(Records contained in a dataset)
● ● ● ● ●

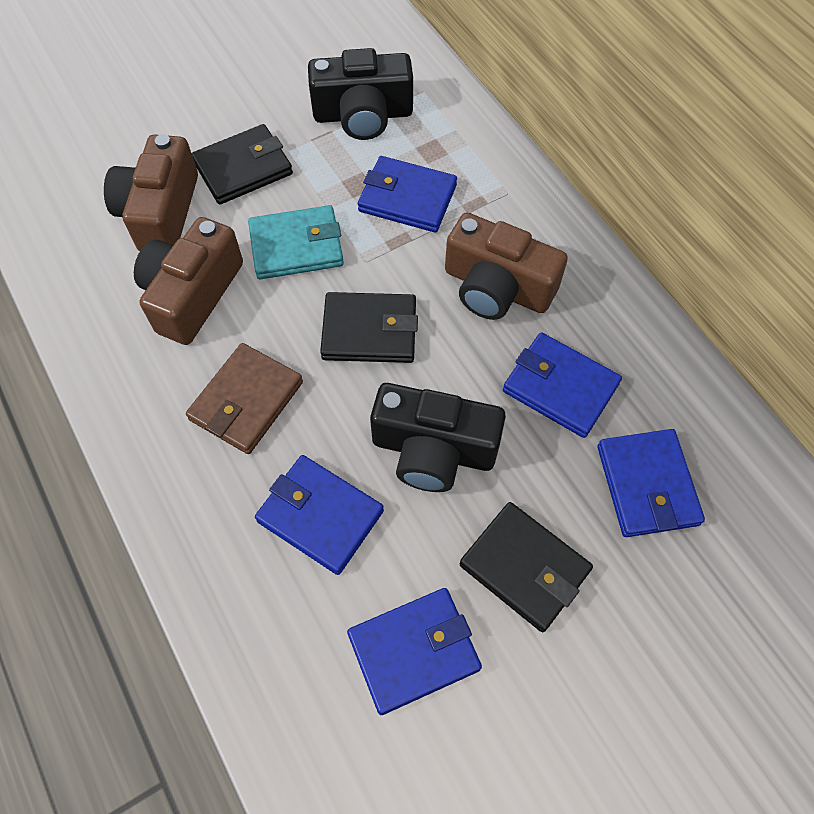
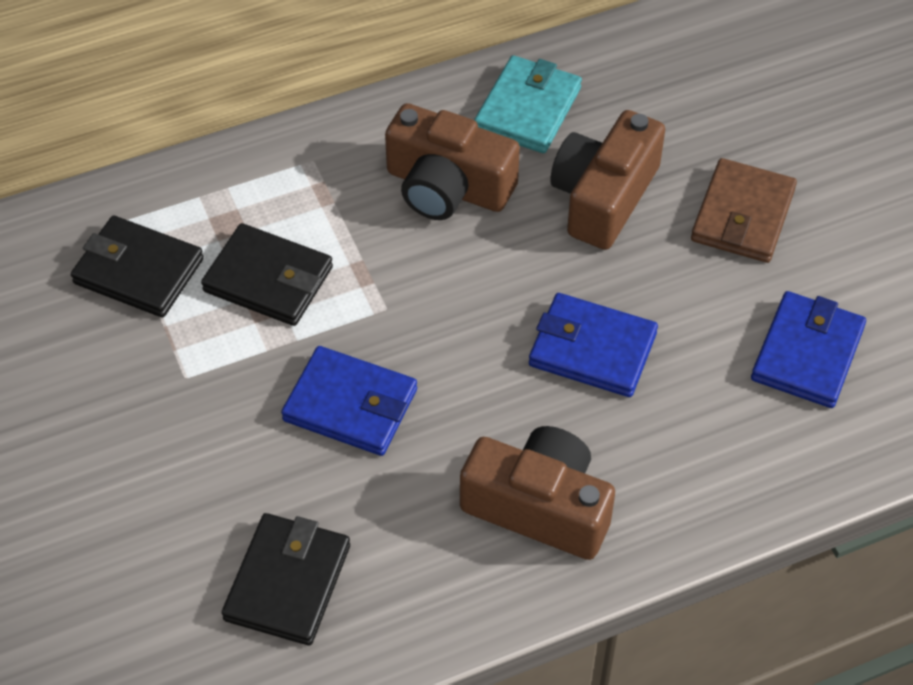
black camera: [308,48,413,140] [370,383,506,492] = 2 -> none = 0
blue wallet: [255,455,384,575] [347,588,482,715] [358,156,457,233] [503,332,622,438] [597,429,705,537] = 5 -> [281,346,417,456] [529,293,658,397] [751,291,866,408] = 3

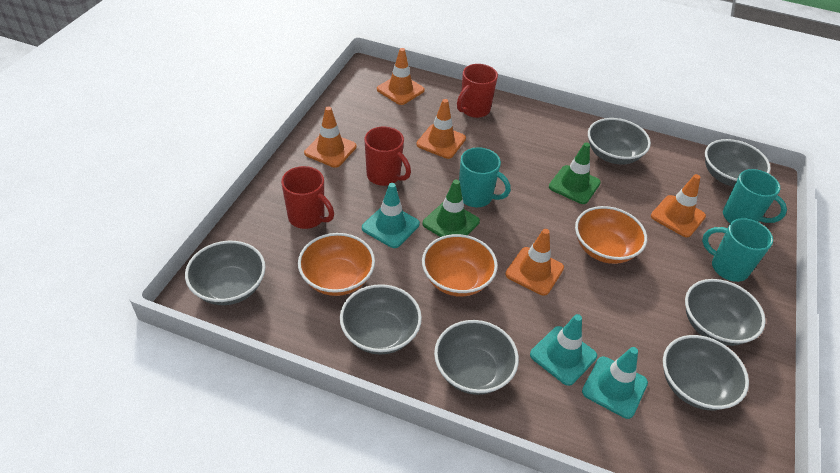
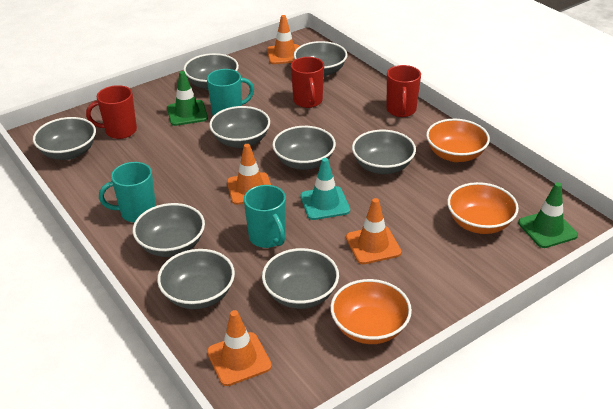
grey bowl: [185,241,266,305] [340,284,422,355] [434,320,519,395] [588,118,651,164] [663,335,749,410] [685,279,766,346] [705,139,771,187] = 7 -> [33,117,96,160] [133,203,205,257] [157,249,235,309] [183,53,239,90] [209,106,270,148] [262,248,339,309] [272,126,336,170] [294,41,347,77] [352,130,416,174] = 9
orange traffic cone: [304,106,357,168] [377,48,425,105] [416,99,466,159] [505,229,564,296] [651,174,706,237] = 5 -> [207,310,272,386] [227,144,271,205] [267,15,299,64] [346,198,402,264] = 4
turquoise traffic cone: [362,183,420,248] [530,314,597,386] [582,347,648,419] = 3 -> [300,158,350,220] = 1

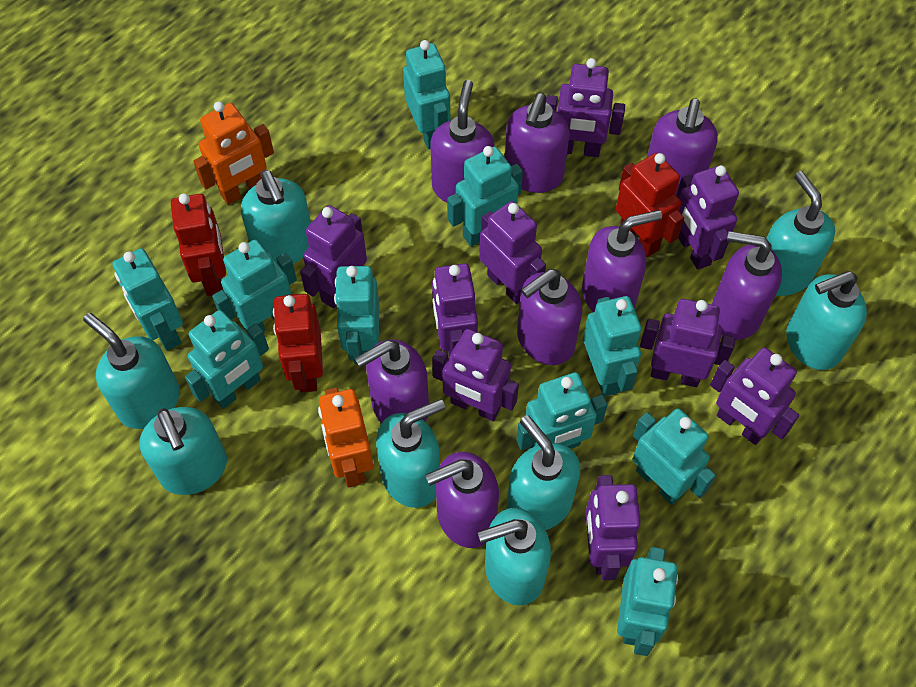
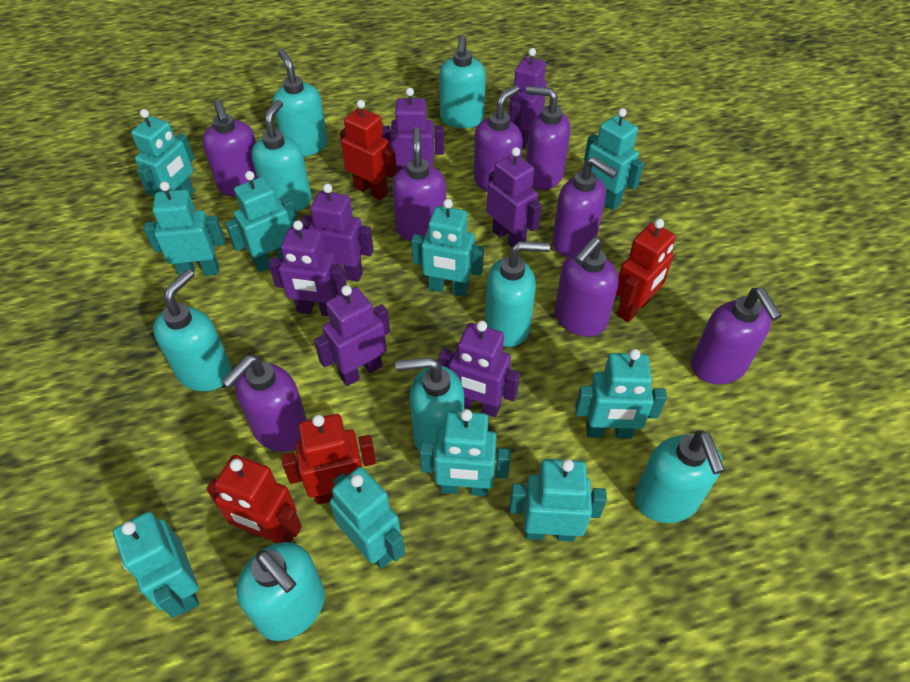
orange robot: [193,101,274,205] [318,388,373,488] = 2 -> none = 0
purple robot: [300,205,367,309] [432,263,478,356] [432,329,519,421] [479,201,546,304] [546,58,625,157] [585,475,641,580] [640,299,736,387] [676,165,739,270] [710,347,799,445] = 9 -> [269,220,347,316] [301,184,374,282] [314,285,390,386] [382,88,444,172] [438,321,520,417] [487,147,542,247] [509,48,547,149] = 7
red robot: [171,193,226,296] [273,294,323,393] [616,153,684,257] = 3 -> [206,455,302,543] [281,414,376,505] [340,100,397,200] [616,219,676,322] = 4

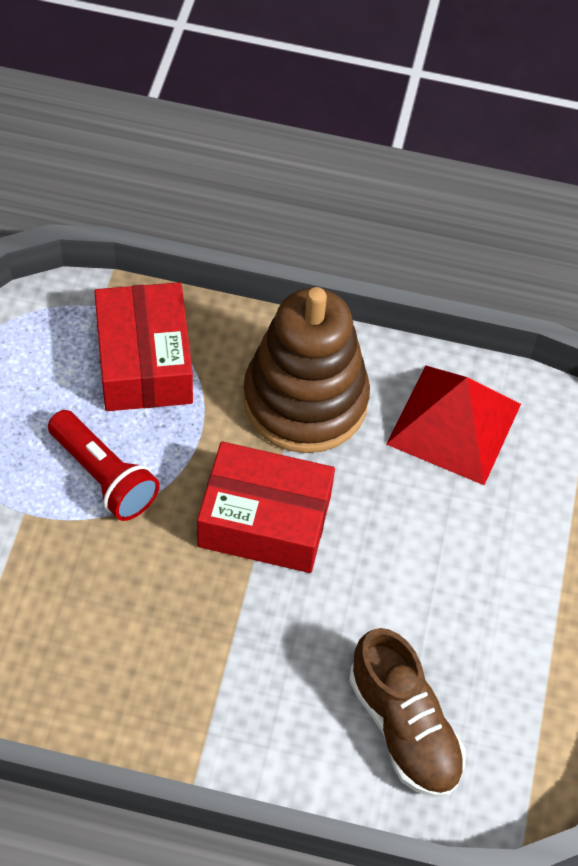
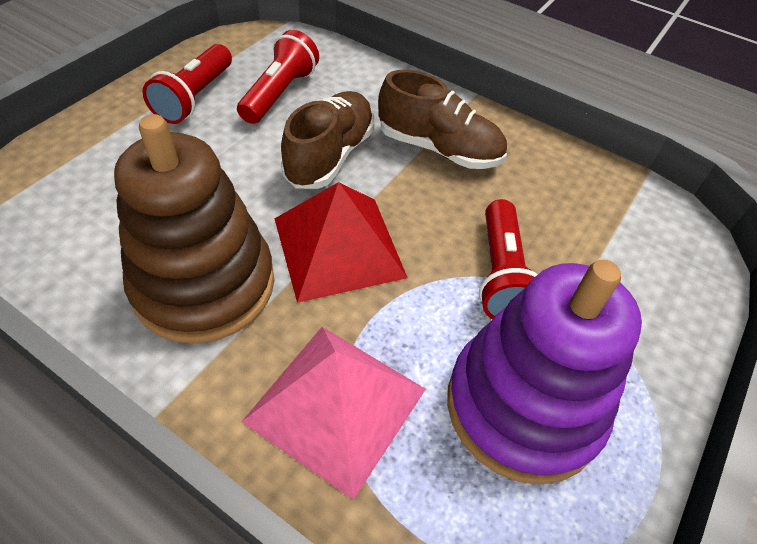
brown shoe: [349,628,466,798] = 1 -> [281,91,375,189] [378,70,507,169] = 2
pink pyramid: none = 0 -> [242,327,426,500] = 1
purple stacking toy: none = 0 -> [447,260,642,485] = 1
red box: [94,282,193,411] [197,442,335,573] = 2 -> none = 0
red flashlight: [48,410,160,521] = 1 -> [142,44,232,124] [237,30,319,124] [479,199,538,319] = 3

● ● ● ● ●

*Activity*
From the first line above to the line containing "orange robot: [193,101,274,205]", repeat each line exactly. Pictures stay out.

*Response to the task*
black camera: [308,48,413,140] [370,383,506,492] = 2 -> none = 0
blue wallet: [255,455,384,575] [347,588,482,715] [358,156,457,233] [503,332,622,438] [597,429,705,537] = 5 -> [281,346,417,456] [529,293,658,397] [751,291,866,408] = 3

grey bowl: [185,241,266,305] [340,284,422,355] [434,320,519,395] [588,118,651,164] [663,335,749,410] [685,279,766,346] [705,139,771,187] = 7 -> [33,117,96,160] [133,203,205,257] [157,249,235,309] [183,53,239,90] [209,106,270,148] [262,248,339,309] [272,126,336,170] [294,41,347,77] [352,130,416,174] = 9
orange traffic cone: [304,106,357,168] [377,48,425,105] [416,99,466,159] [505,229,564,296] [651,174,706,237] = 5 -> [207,310,272,386] [227,144,271,205] [267,15,299,64] [346,198,402,264] = 4
turquoise traffic cone: [362,183,420,248] [530,314,597,386] [582,347,648,419] = 3 -> [300,158,350,220] = 1

orange robot: [193,101,274,205] [318,388,373,488] = 2 -> none = 0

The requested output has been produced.